» **TASK**
Of all the lines below, return only those starting with the line holding "yellow nut [737,205,791,257] -> none" and going on through the line holding "none -> brown capsule [516,234,557,271]", exactly as written.

» **RECORD EXTRACTS**
----------

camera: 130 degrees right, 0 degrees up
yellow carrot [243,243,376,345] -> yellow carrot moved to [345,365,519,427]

----------

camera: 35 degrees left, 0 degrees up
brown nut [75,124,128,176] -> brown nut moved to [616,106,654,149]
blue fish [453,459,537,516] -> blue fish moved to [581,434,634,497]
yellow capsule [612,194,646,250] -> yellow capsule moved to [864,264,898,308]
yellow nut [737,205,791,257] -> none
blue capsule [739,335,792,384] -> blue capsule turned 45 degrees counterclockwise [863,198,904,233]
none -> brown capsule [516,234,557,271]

----------

» **EXERCISE ANSWER**
yellow nut [737,205,791,257] -> none
blue capsule [739,335,792,384] -> blue capsule turned 45 degrees counterclockwise [863,198,904,233]
none -> brown capsule [516,234,557,271]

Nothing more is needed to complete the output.